Object transformation records:
########

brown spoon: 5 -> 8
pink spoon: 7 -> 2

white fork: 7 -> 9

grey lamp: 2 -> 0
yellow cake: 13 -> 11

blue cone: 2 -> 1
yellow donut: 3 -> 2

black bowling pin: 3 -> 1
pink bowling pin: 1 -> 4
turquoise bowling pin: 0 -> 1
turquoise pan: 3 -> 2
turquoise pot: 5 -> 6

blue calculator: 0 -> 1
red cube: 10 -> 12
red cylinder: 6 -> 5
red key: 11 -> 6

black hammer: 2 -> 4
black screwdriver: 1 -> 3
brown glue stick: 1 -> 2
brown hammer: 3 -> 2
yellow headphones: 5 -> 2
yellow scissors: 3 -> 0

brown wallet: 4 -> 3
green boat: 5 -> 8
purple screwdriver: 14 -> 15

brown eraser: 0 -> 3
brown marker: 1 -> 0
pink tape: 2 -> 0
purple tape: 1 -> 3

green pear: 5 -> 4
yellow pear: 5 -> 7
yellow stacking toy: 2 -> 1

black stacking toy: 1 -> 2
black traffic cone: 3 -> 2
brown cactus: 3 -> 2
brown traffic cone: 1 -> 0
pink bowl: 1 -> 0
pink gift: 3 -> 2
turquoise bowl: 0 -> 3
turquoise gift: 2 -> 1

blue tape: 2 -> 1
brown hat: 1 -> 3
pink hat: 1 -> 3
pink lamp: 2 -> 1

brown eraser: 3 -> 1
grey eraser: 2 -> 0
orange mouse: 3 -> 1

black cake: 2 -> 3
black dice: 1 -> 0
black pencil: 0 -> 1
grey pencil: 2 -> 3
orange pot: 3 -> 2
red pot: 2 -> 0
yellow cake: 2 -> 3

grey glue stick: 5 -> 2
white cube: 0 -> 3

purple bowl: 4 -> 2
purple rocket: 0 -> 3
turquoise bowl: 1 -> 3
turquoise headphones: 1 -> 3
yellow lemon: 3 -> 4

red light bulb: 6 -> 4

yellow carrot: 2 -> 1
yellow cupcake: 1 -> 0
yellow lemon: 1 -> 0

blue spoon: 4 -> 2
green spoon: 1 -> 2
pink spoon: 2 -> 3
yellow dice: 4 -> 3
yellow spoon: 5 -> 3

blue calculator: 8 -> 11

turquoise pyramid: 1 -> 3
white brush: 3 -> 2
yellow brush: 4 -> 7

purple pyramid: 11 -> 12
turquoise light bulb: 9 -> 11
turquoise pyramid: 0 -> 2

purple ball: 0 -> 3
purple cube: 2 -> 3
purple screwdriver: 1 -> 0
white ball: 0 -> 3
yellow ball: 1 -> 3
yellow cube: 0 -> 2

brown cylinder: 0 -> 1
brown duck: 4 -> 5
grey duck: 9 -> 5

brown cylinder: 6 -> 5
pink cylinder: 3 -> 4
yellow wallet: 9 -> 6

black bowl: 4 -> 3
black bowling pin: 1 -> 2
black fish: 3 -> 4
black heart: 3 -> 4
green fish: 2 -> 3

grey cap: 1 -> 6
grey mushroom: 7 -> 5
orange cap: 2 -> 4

########

» **Exercise goal**
Only the lines above, from the first through the one holding "black traffic cone: 3 -> 2", are to be output, and they must be copied exactly.

» **Written reply**
brown spoon: 5 -> 8
pink spoon: 7 -> 2

white fork: 7 -> 9

grey lamp: 2 -> 0
yellow cake: 13 -> 11

blue cone: 2 -> 1
yellow donut: 3 -> 2

black bowling pin: 3 -> 1
pink bowling pin: 1 -> 4
turquoise bowling pin: 0 -> 1
turquoise pan: 3 -> 2
turquoise pot: 5 -> 6

blue calculator: 0 -> 1
red cube: 10 -> 12
red cylinder: 6 -> 5
red key: 11 -> 6

black hammer: 2 -> 4
black screwdriver: 1 -> 3
brown glue stick: 1 -> 2
brown hammer: 3 -> 2
yellow headphones: 5 -> 2
yellow scissors: 3 -> 0

brown wallet: 4 -> 3
green boat: 5 -> 8
purple screwdriver: 14 -> 15

brown eraser: 0 -> 3
brown marker: 1 -> 0
pink tape: 2 -> 0
purple tape: 1 -> 3

green pear: 5 -> 4
yellow pear: 5 -> 7
yellow stacking toy: 2 -> 1

black stacking toy: 1 -> 2
black traffic cone: 3 -> 2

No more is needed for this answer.